◆ **Task description**:
No pictures belong in the copy, but every line of the material below must be reproduced exactly.

◆ **Data**:
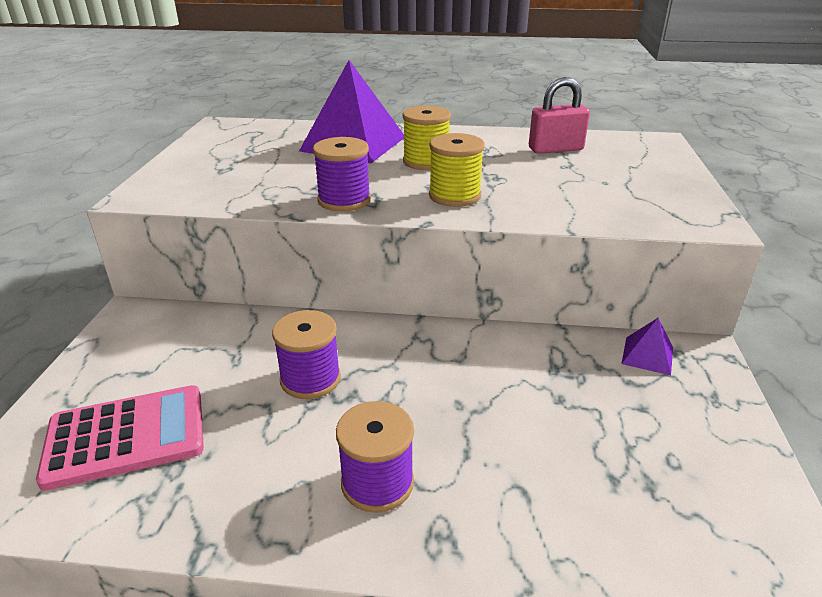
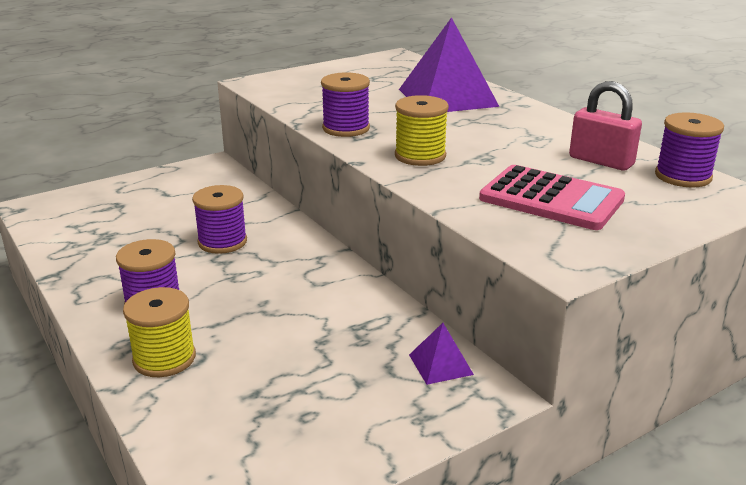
camera: 50 degrees right, 5 degrees down
(126, 436) = (110, 216): pink calculator -> pink calculator (551, 199)
(426, 162) = (464, 128): yellow spool -> yellow spool (164, 358)
(611, 140) = (683, 176): none -> purple spool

◆ **Solved exercise**:
camera: 50 degrees right, 5 degrees down
(126, 436) = (110, 216): pink calculator -> pink calculator (551, 199)
(426, 162) = (464, 128): yellow spool -> yellow spool (164, 358)
(611, 140) = (683, 176): none -> purple spool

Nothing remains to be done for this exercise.